* **Your goal**
For each entry, return the text exactly and omit any image.

* **Dataset records**
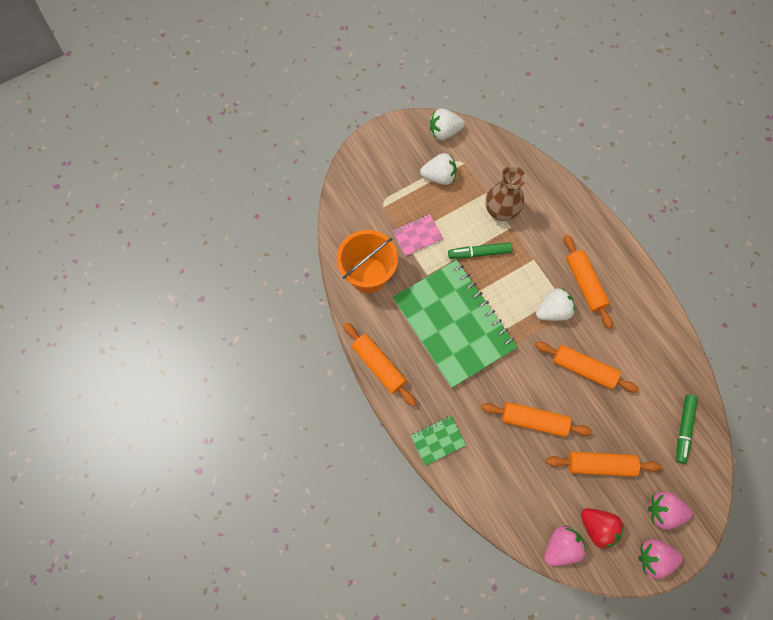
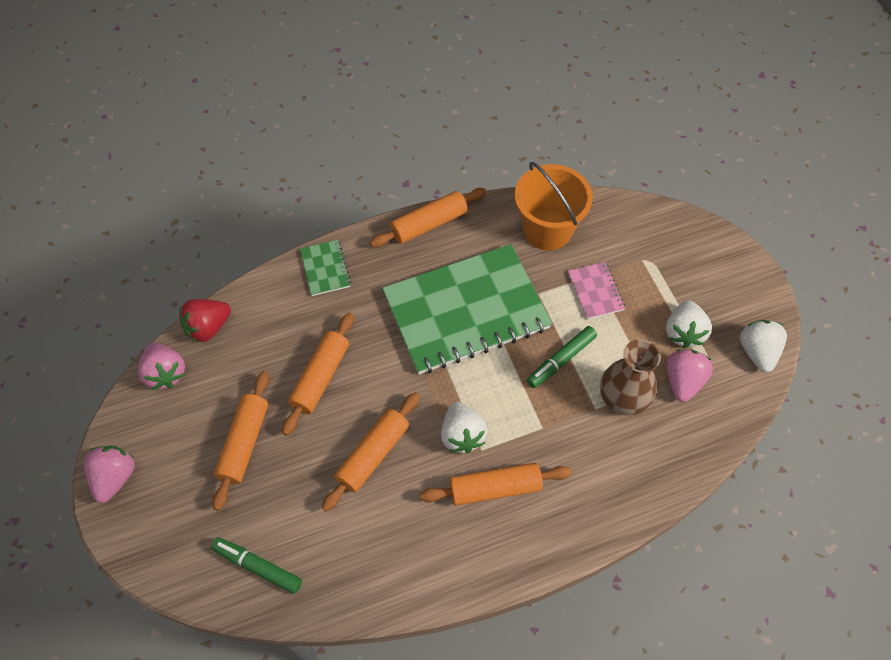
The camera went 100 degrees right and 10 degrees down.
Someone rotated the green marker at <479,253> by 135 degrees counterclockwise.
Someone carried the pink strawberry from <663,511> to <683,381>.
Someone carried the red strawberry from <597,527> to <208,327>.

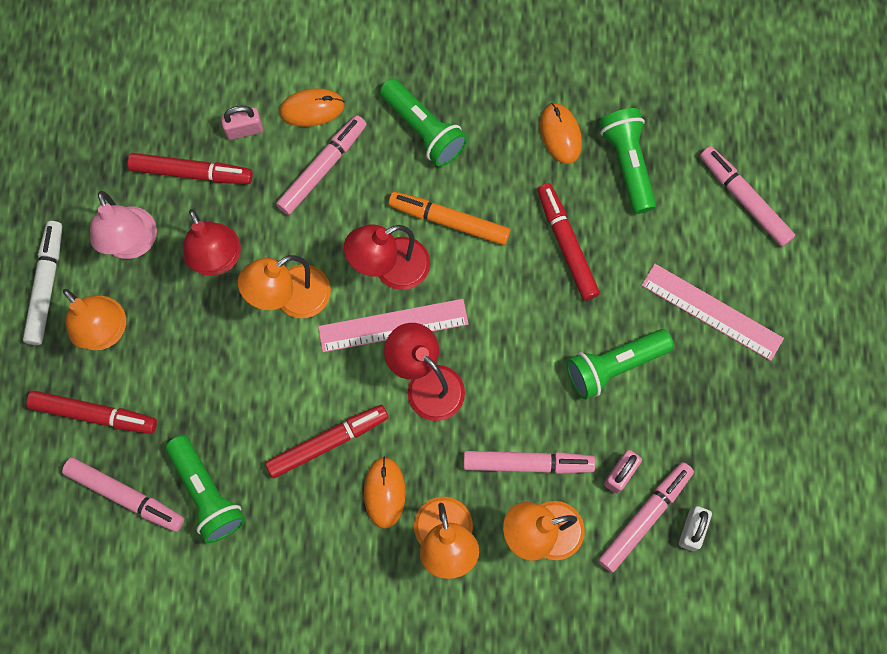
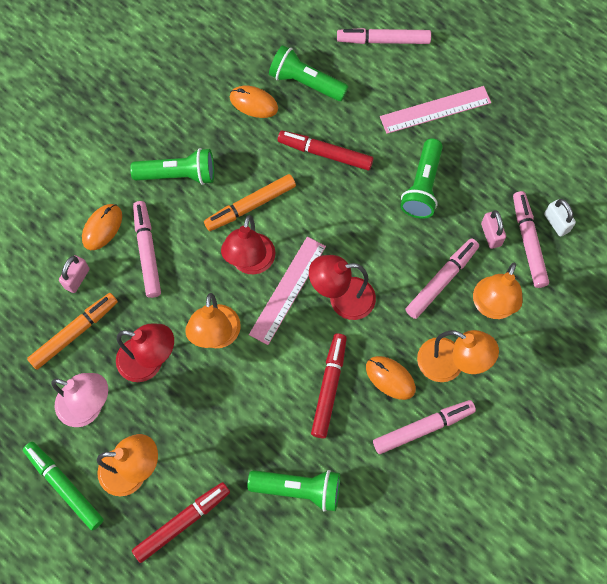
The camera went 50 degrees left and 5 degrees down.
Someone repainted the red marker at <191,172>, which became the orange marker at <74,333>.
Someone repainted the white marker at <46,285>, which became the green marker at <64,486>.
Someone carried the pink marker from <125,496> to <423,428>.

* **Solution for this task**
The camera went 100 degrees right and 10 degrees down.
Someone rotated the green marker at <479,253> by 135 degrees counterclockwise.
Someone carried the pink strawberry from <663,511> to <683,381>.
Someone carried the red strawberry from <597,527> to <208,327>.

The camera went 50 degrees left and 5 degrees down.
Someone repainted the red marker at <191,172>, which became the orange marker at <74,333>.
Someone repainted the white marker at <46,285>, which became the green marker at <64,486>.
Someone carried the pink marker from <125,496> to <423,428>.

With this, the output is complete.